● **Task objective**:
Retype the data below verbatim; pictures do not belong in the copy.
-- Given material follows --
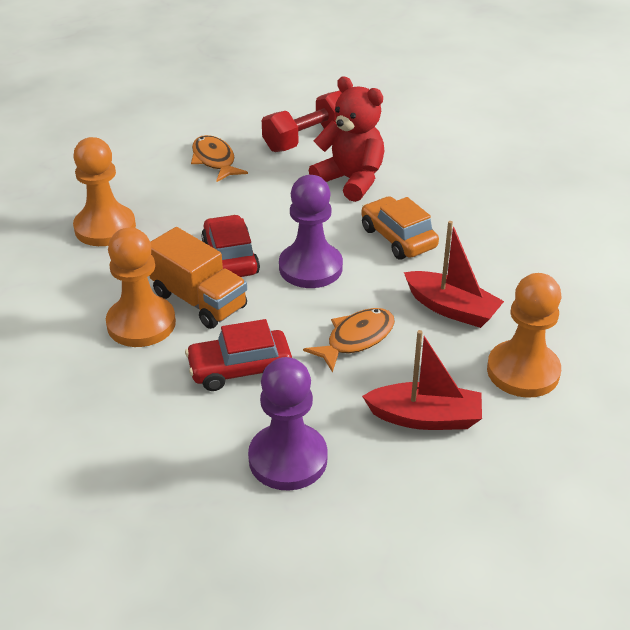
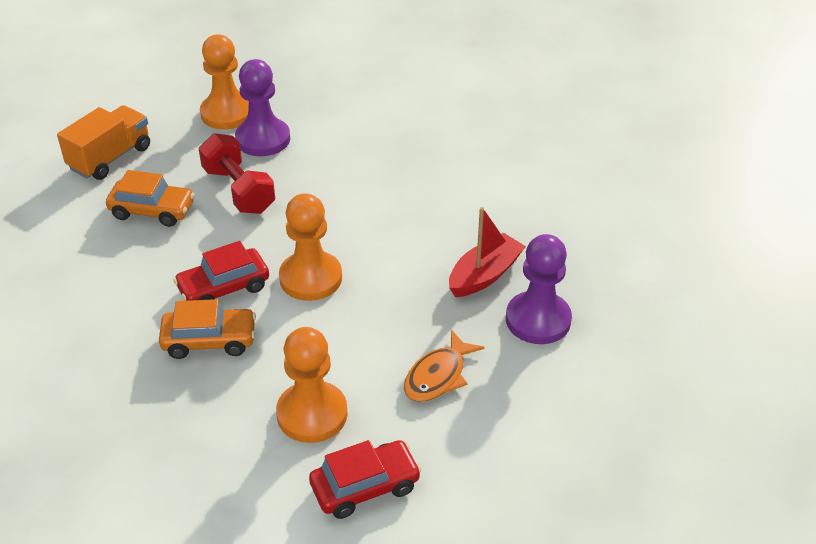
orange car: 1 -> 2
orange fish: 2 -> 1
red boat: 2 -> 1
red teddy bear: 1 -> 0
-- Given material concluded --
● **Task solution**:
orange car: 1 -> 2
orange fish: 2 -> 1
red boat: 2 -> 1
red teddy bear: 1 -> 0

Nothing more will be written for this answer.